(Collected data entries)
-=-=-=-=-

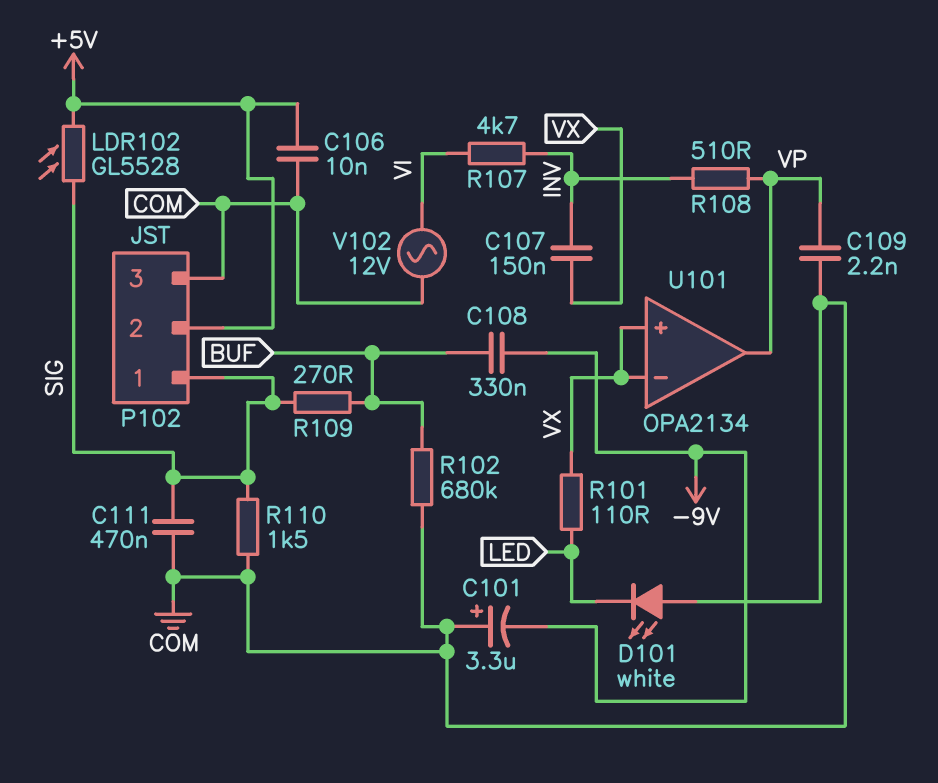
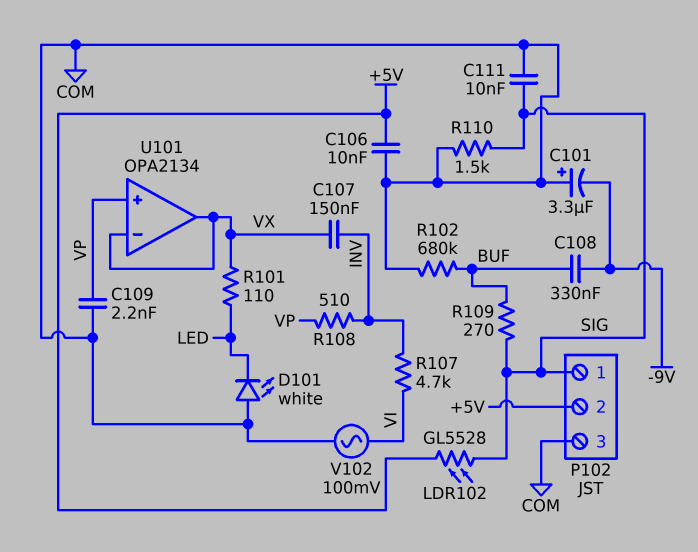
C111: 470nF (COM, SIG) -> 10nF (COM, SIG)
U101 pin in+: VX -> VP
U101 pin out: VP -> VX
V102: AC 12V (COM, VI) -> AC 100mV (COM, VI)

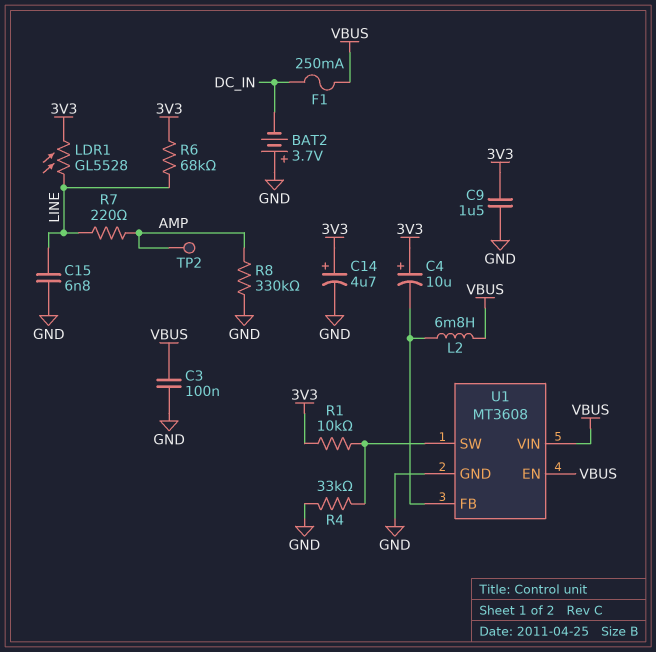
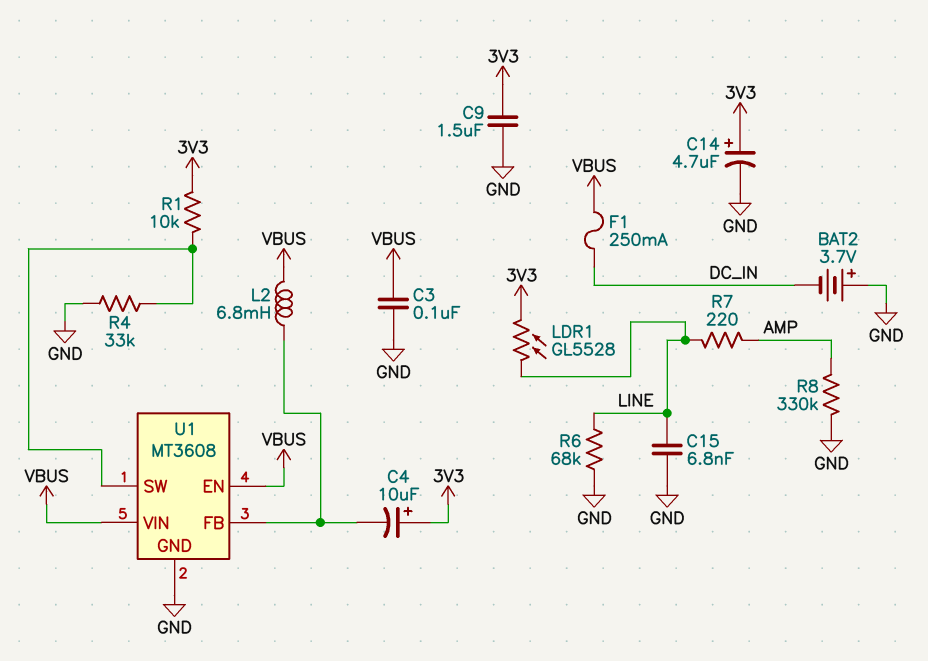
R6: 68k (3V3, LINE) -> 68k (GND, LINE)
TP2: test point (AMP) -> none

-=-=-=-=-

- What this task involves -
Repeat exactly the lines from the one containing "V102: AC 12V (COM, VI) -> AC 100mV (COM, VI)" through the last line of the records above, both included, and leave out the pictures.

- Result -
V102: AC 12V (COM, VI) -> AC 100mV (COM, VI)

R6: 68k (3V3, LINE) -> 68k (GND, LINE)
TP2: test point (AMP) -> none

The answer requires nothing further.